Below are some entries. Repeat exactly the lines from the one with "C6: none -> 6.8nF (LEDK, SIG3)" through the one with "U1 pin in-: SIG -> DGND", and only those.

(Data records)
***

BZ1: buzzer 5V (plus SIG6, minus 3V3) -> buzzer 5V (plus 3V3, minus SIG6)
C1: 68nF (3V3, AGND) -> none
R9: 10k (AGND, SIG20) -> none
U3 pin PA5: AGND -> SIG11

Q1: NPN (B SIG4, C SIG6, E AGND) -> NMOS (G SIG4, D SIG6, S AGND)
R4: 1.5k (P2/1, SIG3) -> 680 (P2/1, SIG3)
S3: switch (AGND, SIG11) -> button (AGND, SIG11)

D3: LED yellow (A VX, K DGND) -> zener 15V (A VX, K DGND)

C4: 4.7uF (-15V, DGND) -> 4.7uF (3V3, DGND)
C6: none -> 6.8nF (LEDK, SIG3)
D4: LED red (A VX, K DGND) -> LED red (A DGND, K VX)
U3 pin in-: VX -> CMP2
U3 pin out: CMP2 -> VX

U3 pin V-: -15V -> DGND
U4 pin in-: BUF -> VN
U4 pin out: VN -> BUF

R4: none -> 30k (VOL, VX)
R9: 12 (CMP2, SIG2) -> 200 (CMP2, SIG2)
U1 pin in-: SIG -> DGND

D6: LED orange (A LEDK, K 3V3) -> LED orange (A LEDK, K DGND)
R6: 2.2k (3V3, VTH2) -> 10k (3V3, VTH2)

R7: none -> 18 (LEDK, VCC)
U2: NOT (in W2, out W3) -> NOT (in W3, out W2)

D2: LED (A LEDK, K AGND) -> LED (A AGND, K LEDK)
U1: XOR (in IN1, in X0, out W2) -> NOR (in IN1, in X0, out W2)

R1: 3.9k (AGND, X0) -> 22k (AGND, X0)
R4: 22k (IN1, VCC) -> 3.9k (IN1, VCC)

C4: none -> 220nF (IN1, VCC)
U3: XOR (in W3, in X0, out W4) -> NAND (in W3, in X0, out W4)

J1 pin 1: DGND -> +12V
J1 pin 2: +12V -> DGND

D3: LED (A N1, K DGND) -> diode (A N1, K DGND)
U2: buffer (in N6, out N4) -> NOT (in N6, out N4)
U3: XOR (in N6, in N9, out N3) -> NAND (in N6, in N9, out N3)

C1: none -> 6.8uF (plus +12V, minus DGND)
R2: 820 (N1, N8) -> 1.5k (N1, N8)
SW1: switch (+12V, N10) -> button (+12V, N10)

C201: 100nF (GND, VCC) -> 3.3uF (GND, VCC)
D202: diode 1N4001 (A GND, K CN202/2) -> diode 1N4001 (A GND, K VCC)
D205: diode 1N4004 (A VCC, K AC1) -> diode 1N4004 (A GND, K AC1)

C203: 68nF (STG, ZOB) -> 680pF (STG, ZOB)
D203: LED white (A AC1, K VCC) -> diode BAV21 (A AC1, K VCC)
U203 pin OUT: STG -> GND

***

RESULT
C6: none -> 6.8nF (LEDK, SIG3)
D4: LED red (A VX, K DGND) -> LED red (A DGND, K VX)
U3 pin in-: VX -> CMP2
U3 pin out: CMP2 -> VX

U3 pin V-: -15V -> DGND
U4 pin in-: BUF -> VN
U4 pin out: VN -> BUF

R4: none -> 30k (VOL, VX)
R9: 12 (CMP2, SIG2) -> 200 (CMP2, SIG2)
U1 pin in-: SIG -> DGND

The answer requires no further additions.